------ DATA SHOWN

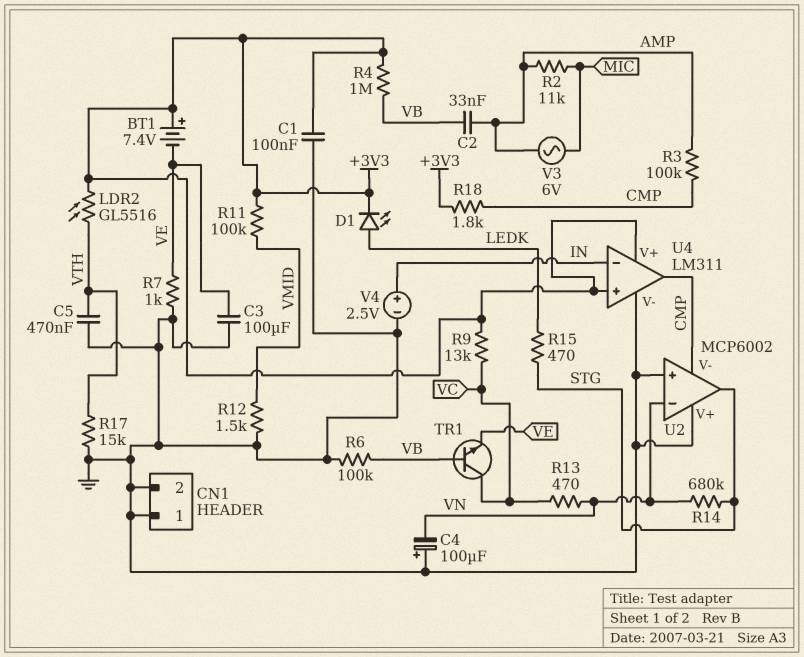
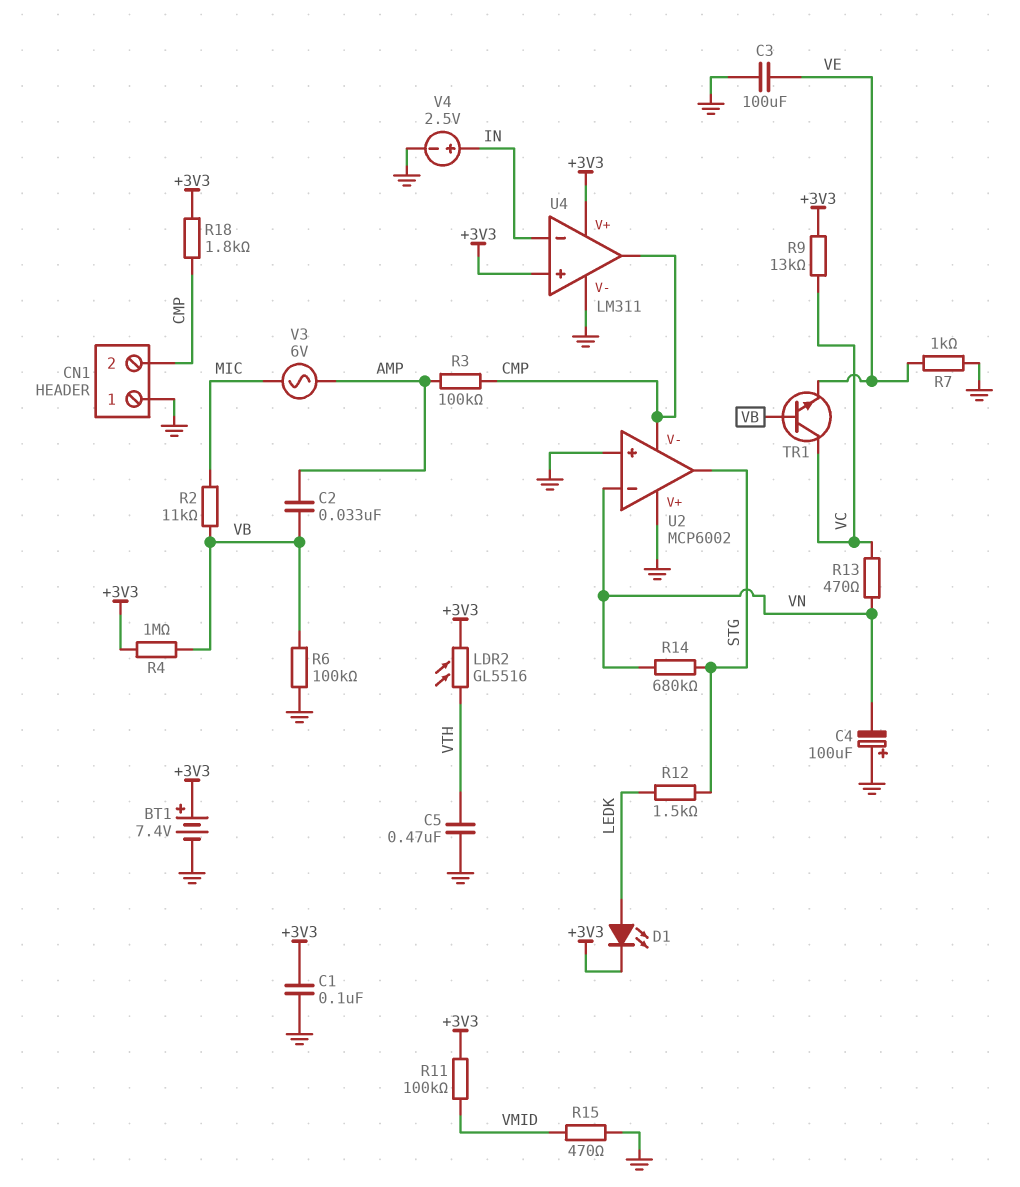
BT1: 7.4V (plus +3V3, minus VE) -> 7.4V (plus +3V3, minus GND)
CN1 pin 2: GND -> CMP
R2: 11k (AMP, MIC) -> 11k (MIC, VB)
R12: 1.5k (GND, VMID) -> 1.5k (LEDK, STG)
R15: 470 (LEDK, STG) -> 470 (GND, VMID)
R17: 15k (GND, VTH) -> none

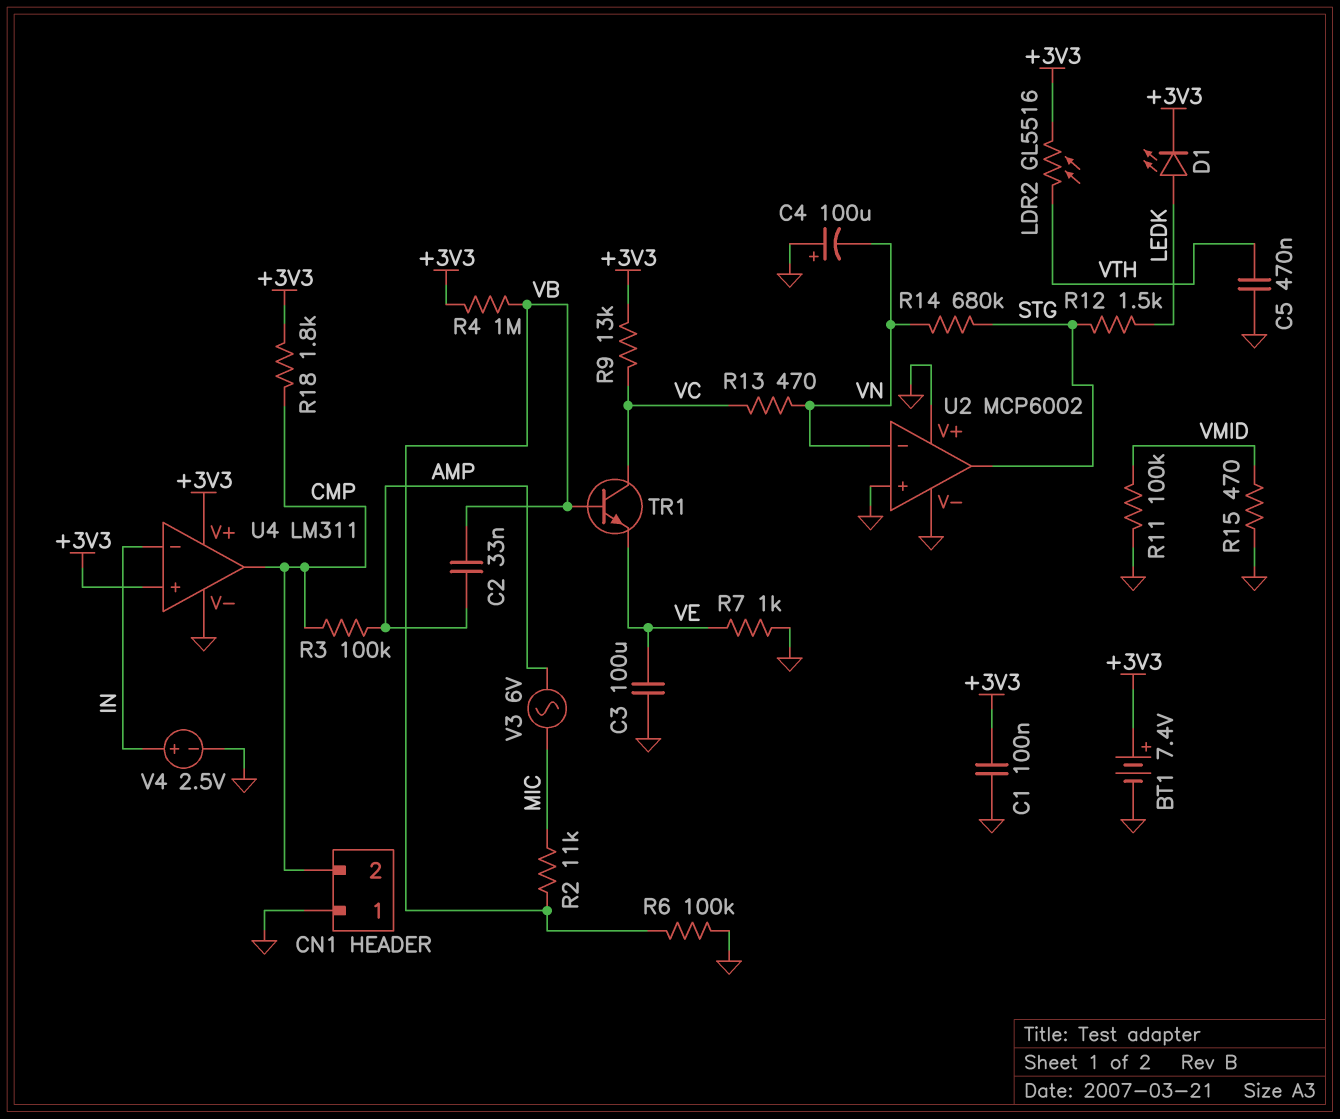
R11: 100k (+3V3, VMID) -> 100k (GND, VMID)
U2 pin V-: CMP -> GND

------------

AIM OF THE EXERCISE >> Print each record as it appears above, dropping every picture from the copy.

OUTPUT BELOW >>
BT1: 7.4V (plus +3V3, minus VE) -> 7.4V (plus +3V3, minus GND)
CN1 pin 2: GND -> CMP
R2: 11k (AMP, MIC) -> 11k (MIC, VB)
R12: 1.5k (GND, VMID) -> 1.5k (LEDK, STG)
R15: 470 (LEDK, STG) -> 470 (GND, VMID)
R17: 15k (GND, VTH) -> none

R11: 100k (+3V3, VMID) -> 100k (GND, VMID)
U2 pin V-: CMP -> GND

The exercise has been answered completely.